> _Task to carry out_: Please give back the listing exactly, without any of its pictures.

> _The data_:
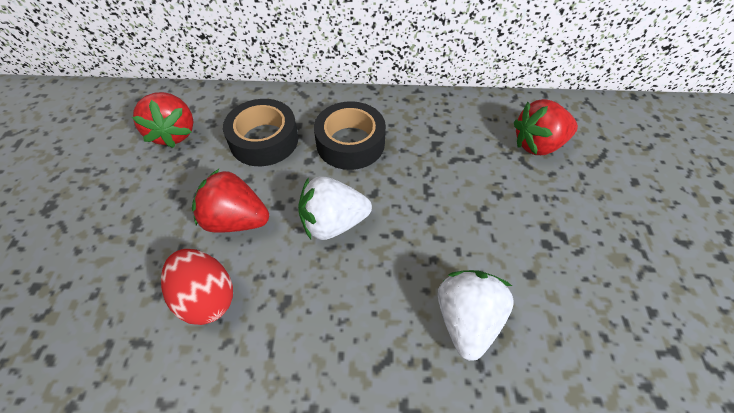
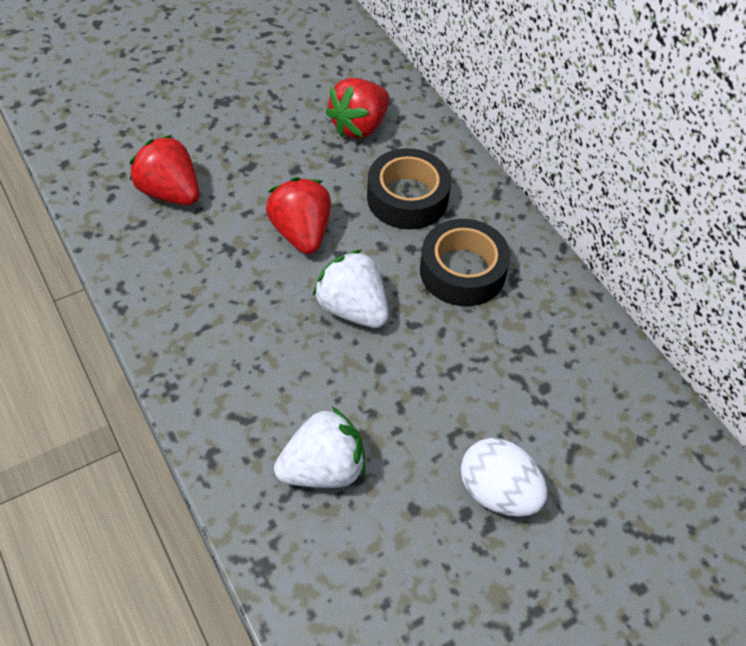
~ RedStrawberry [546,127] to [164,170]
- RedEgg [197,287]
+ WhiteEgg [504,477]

> _Written answer_:
~ RedStrawberry [546,127] to [164,170]
- RedEgg [197,287]
+ WhiteEgg [504,477]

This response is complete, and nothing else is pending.